Could you copy each line of the listing that holds "gray"?

Provided data:
▼

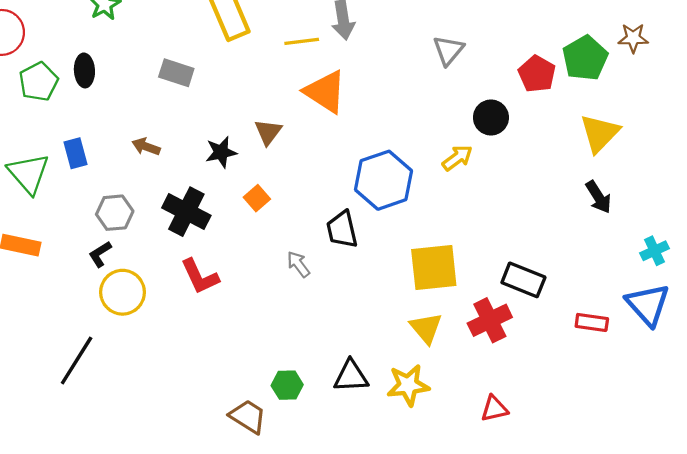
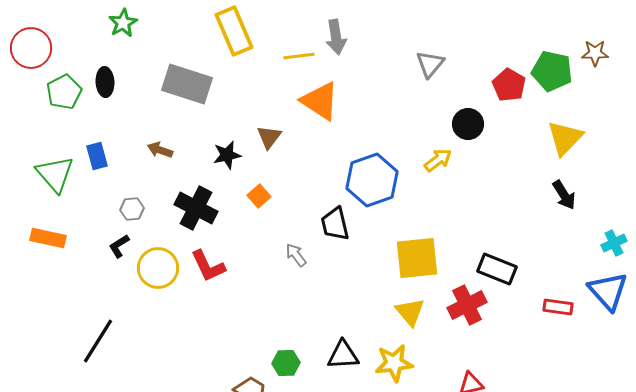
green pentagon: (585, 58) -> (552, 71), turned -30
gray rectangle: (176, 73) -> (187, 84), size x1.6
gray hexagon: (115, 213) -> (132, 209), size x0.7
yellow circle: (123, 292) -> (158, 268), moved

▲
▼

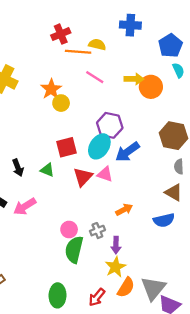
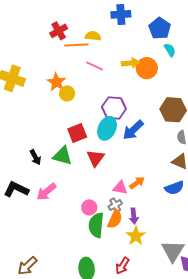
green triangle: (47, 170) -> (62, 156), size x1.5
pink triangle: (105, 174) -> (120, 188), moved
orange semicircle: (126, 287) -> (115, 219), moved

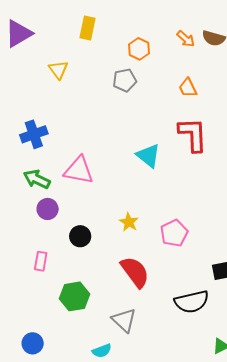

▲

Response below:
gray rectangle: (176, 73) -> (187, 84), size x1.6
gray hexagon: (115, 213) -> (132, 209), size x0.7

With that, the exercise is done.